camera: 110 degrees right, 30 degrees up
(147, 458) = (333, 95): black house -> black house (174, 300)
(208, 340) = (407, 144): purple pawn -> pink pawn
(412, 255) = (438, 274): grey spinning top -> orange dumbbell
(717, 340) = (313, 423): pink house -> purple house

==

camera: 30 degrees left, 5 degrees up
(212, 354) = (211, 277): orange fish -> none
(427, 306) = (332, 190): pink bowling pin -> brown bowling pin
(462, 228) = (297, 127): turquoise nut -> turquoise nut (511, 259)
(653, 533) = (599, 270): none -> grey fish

= Task requirements =
Exact duplication is required for the lines above, from the line that contains "(208, 340) = (407, 144): purple" to the line that contains "(717, 340) = (313, 423): pink", inclusive; omit all others.

= Written answer =
(208, 340) = (407, 144): purple pawn -> pink pawn
(412, 255) = (438, 274): grey spinning top -> orange dumbbell
(717, 340) = (313, 423): pink house -> purple house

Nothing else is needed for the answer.